ABOUT THIS TASK
All that is wanted is the line with "KEYS pin K3: D4 -> D6" and each line after it to the end of the data below, set down exactly and without pictures.

EXCERPTED DATA
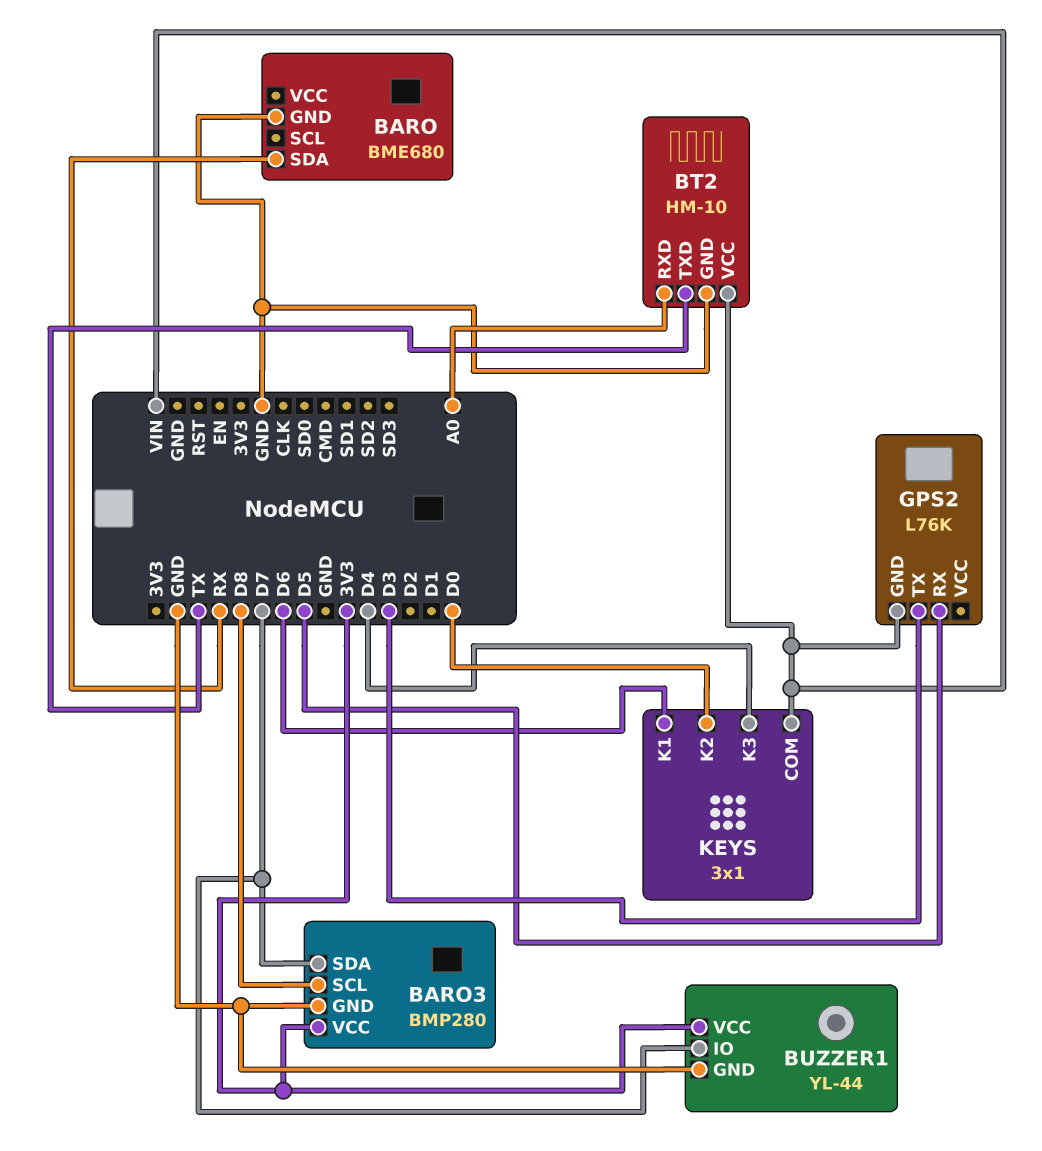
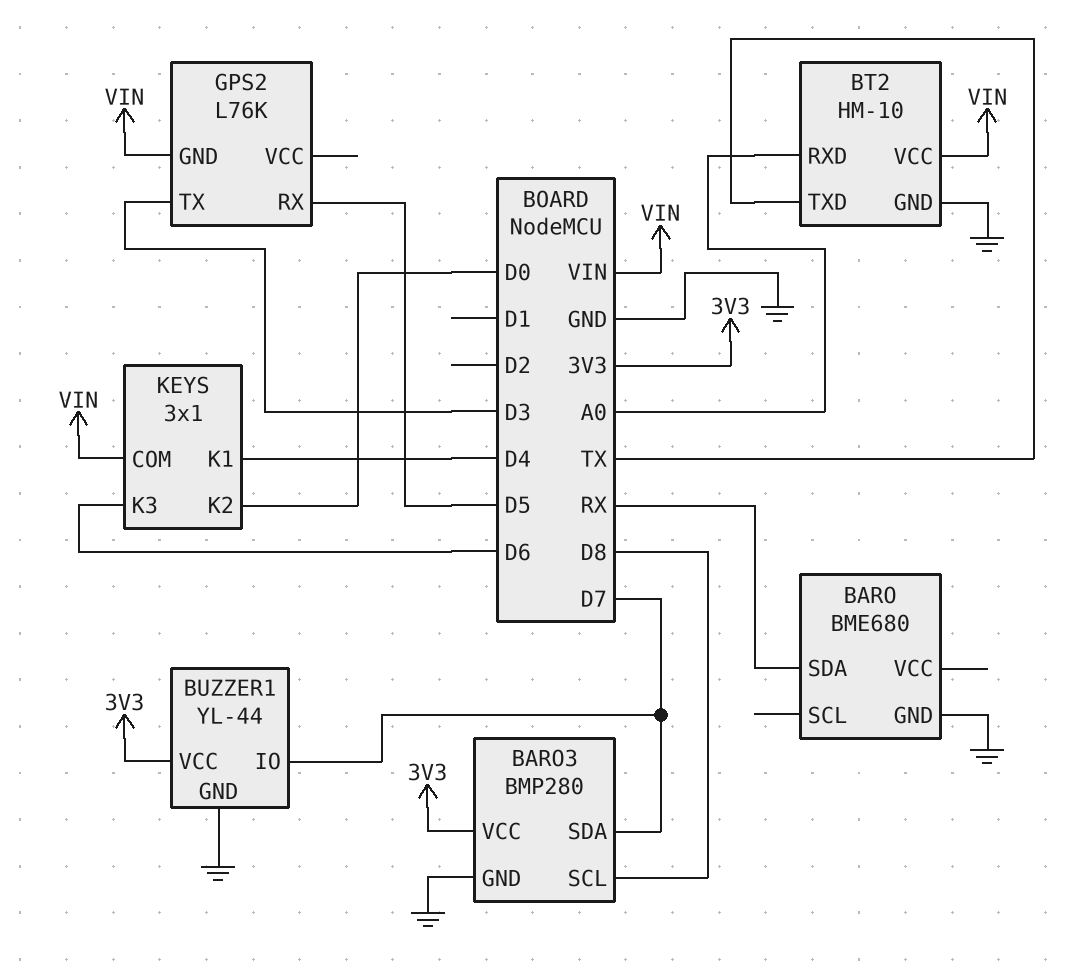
KEYS pin K1: D6 -> D4
KEYS pin K3: D4 -> D6

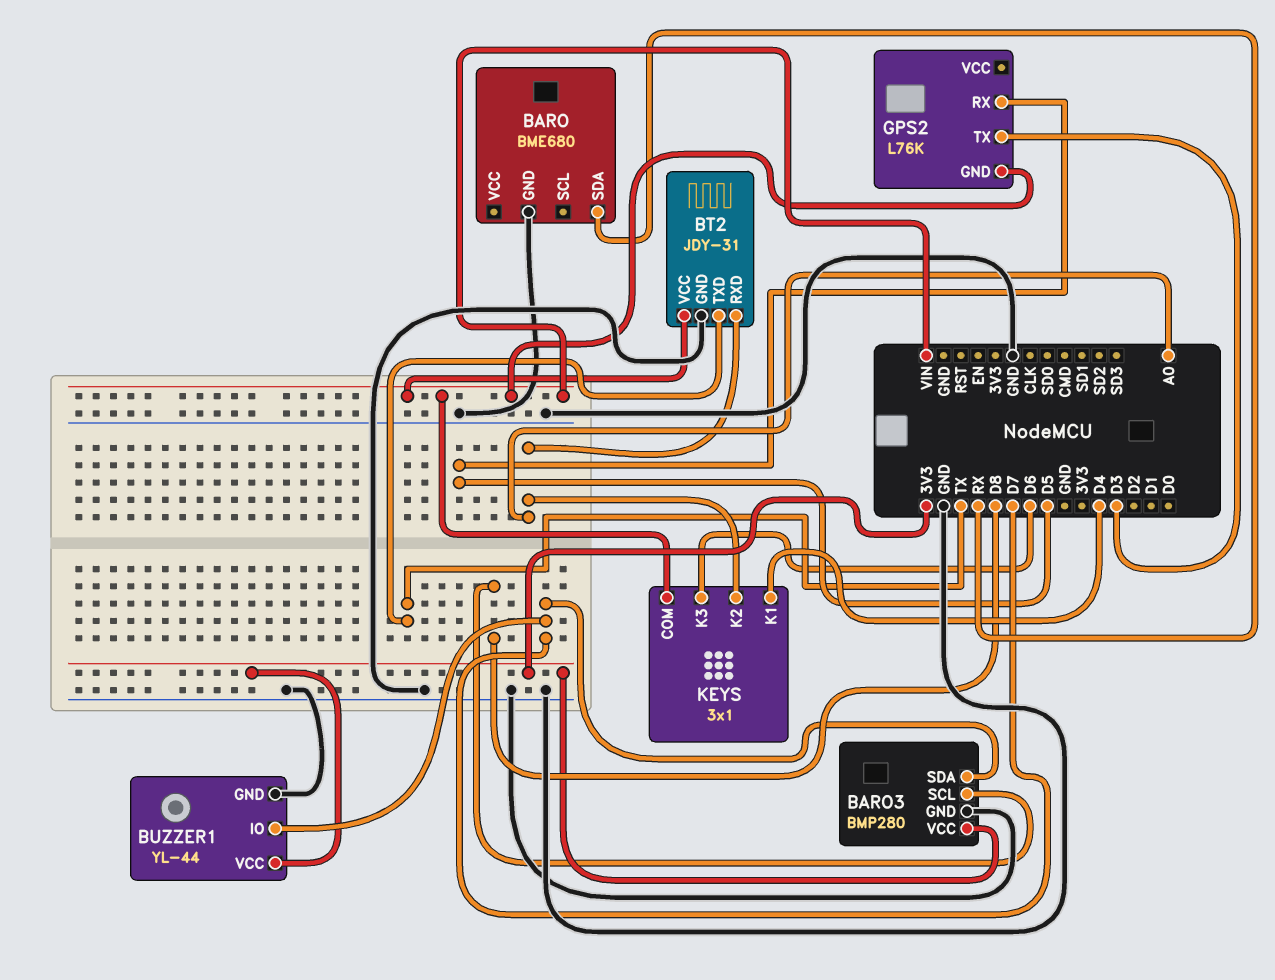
BT2: HM-10 -> JDY-31
KEYS pin K2: D0 -> A0

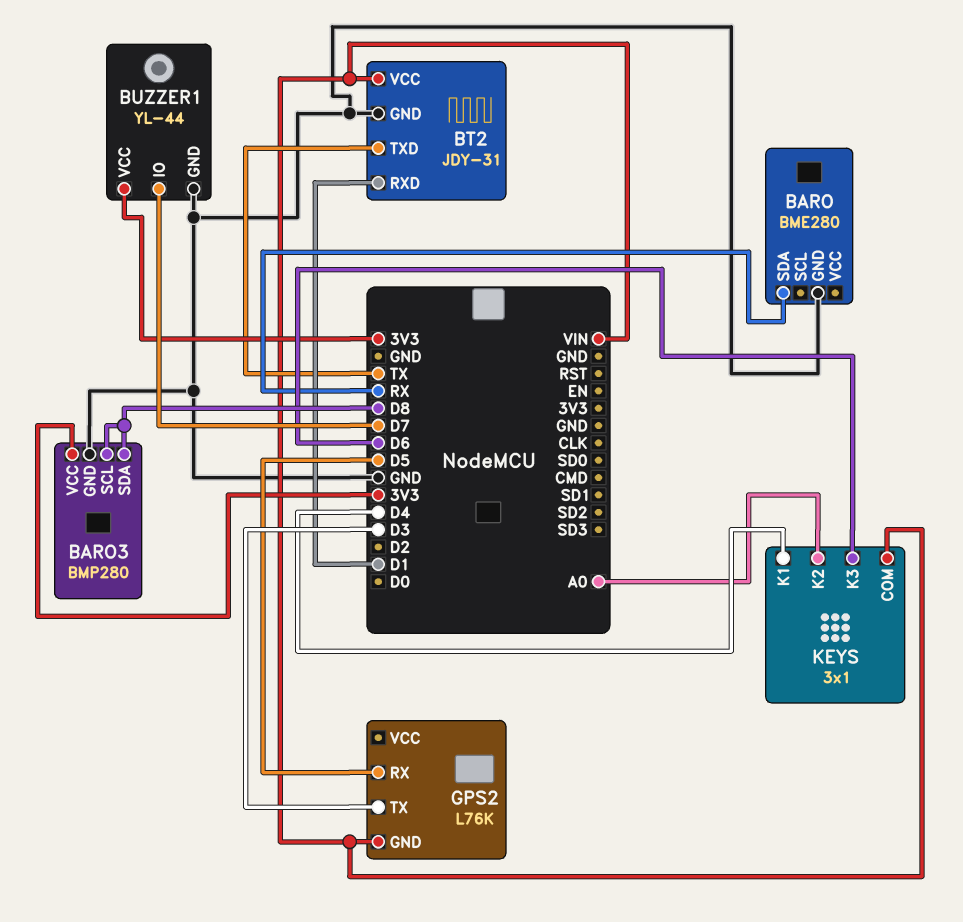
BARO: BME680 -> BME280
BARO3 pin SDA: D7 -> D8
BT2 pin RXD: A0 -> D1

ANSWER FOR THIS EXERCISE
KEYS pin K3: D4 -> D6

BT2: HM-10 -> JDY-31
KEYS pin K2: D0 -> A0

BARO: BME680 -> BME280
BARO3 pin SDA: D7 -> D8
BT2 pin RXD: A0 -> D1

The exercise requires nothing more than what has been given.